Reproduce the lines below exactly. Skip images.

### Dataset content:
* * *

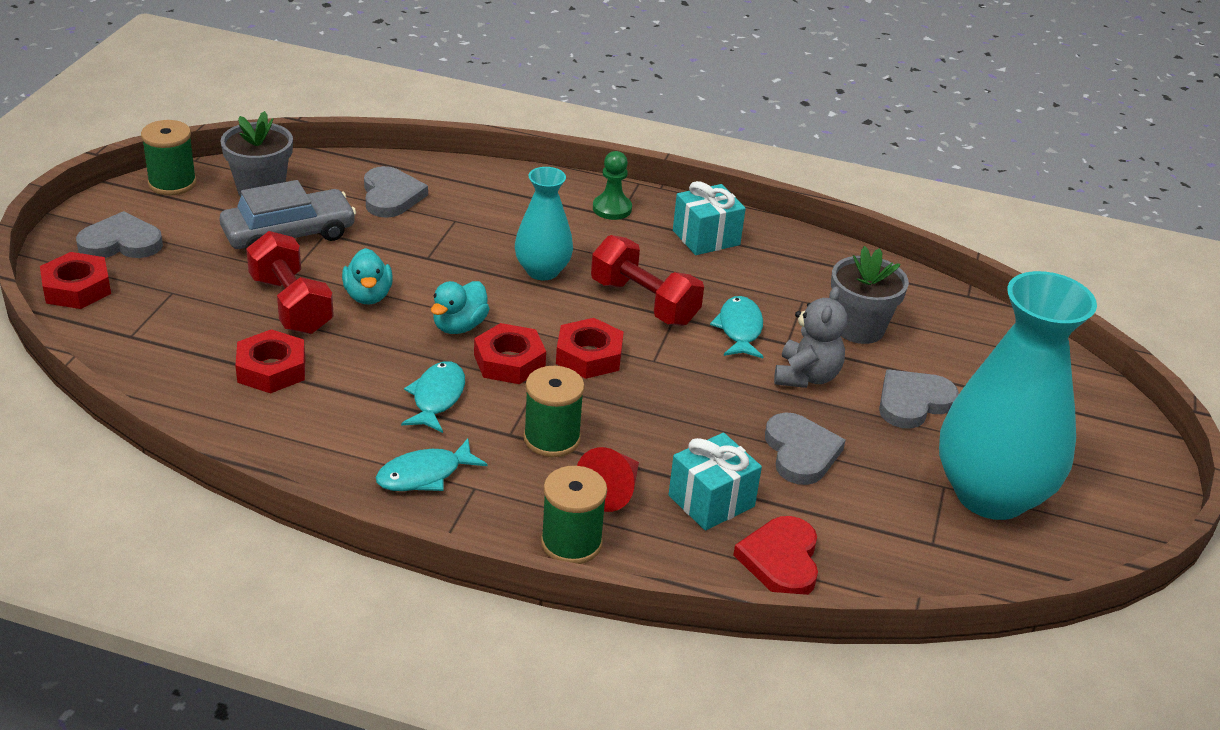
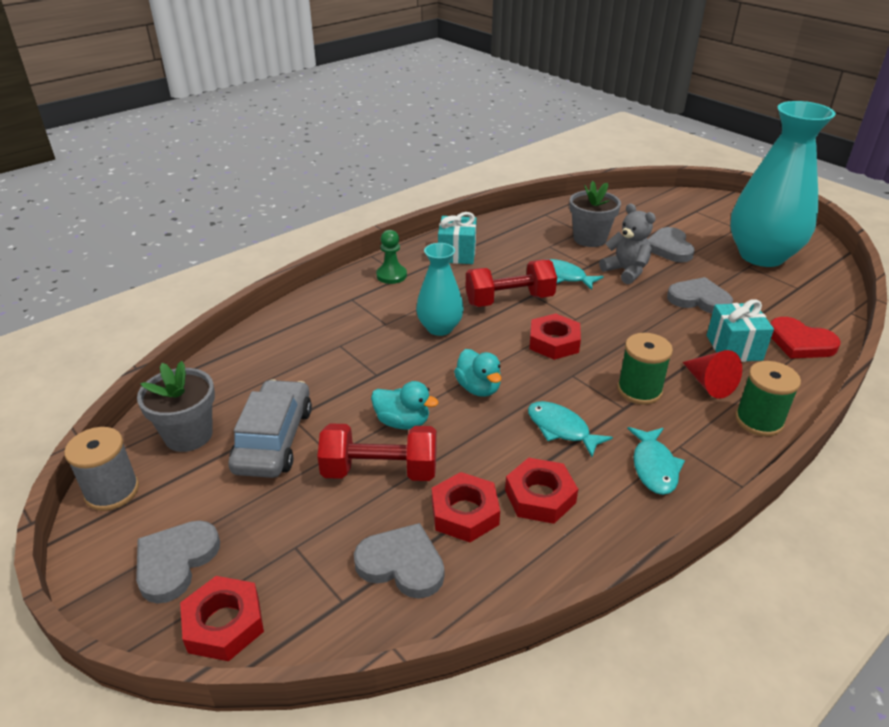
camera: 55 degrees left, 0 degrees up
(172, 183) = (112, 491): green spool -> grey spool
(391, 196) = (275, 365): grey heart -> grey heart (402, 564)
(509, 361) = (538, 379): red nut -> red nut (540, 496)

* * *

### The completed task:
camera: 55 degrees left, 0 degrees up
(172, 183) = (112, 491): green spool -> grey spool
(391, 196) = (275, 365): grey heart -> grey heart (402, 564)
(509, 361) = (538, 379): red nut -> red nut (540, 496)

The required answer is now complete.